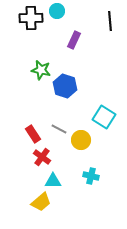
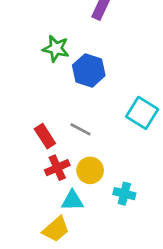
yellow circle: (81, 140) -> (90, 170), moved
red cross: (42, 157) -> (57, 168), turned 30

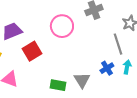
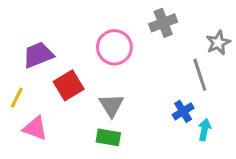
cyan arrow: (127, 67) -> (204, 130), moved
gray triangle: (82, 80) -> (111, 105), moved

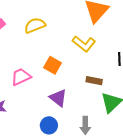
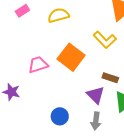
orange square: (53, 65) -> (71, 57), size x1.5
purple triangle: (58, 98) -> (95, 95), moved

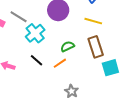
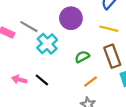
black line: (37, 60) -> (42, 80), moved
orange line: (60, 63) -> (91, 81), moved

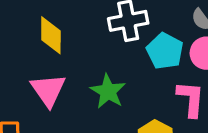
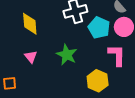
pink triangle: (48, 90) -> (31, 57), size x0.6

◆ PROBLEM DETAILS
Return each line in the records that holds the string "size".

◆ EXERCISE ANSWER
orange square: (53, 65) -> (71, 57), size x1.5
pink triangle: (48, 90) -> (31, 57), size x0.6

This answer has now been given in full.